Your output should be the entries below, exact in every detail.

- **Content revision data**:
━━━━
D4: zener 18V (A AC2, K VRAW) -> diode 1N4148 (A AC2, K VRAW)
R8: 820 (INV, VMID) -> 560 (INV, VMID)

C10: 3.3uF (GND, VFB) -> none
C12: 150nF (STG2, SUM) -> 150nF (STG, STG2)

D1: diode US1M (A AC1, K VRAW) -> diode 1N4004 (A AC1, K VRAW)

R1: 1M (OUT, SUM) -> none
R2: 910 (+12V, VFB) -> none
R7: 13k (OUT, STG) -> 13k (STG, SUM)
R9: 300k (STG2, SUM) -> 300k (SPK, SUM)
━━━━
- **Response to this exercise**:
D4: zener 18V (A AC2, K VRAW) -> diode 1N4148 (A AC2, K VRAW)
R8: 820 (INV, VMID) -> 560 (INV, VMID)

C10: 3.3uF (GND, VFB) -> none
C12: 150nF (STG2, SUM) -> 150nF (STG, STG2)

D1: diode US1M (A AC1, K VRAW) -> diode 1N4004 (A AC1, K VRAW)

R1: 1M (OUT, SUM) -> none
R2: 910 (+12V, VFB) -> none
R7: 13k (OUT, STG) -> 13k (STG, SUM)
R9: 300k (STG2, SUM) -> 300k (SPK, SUM)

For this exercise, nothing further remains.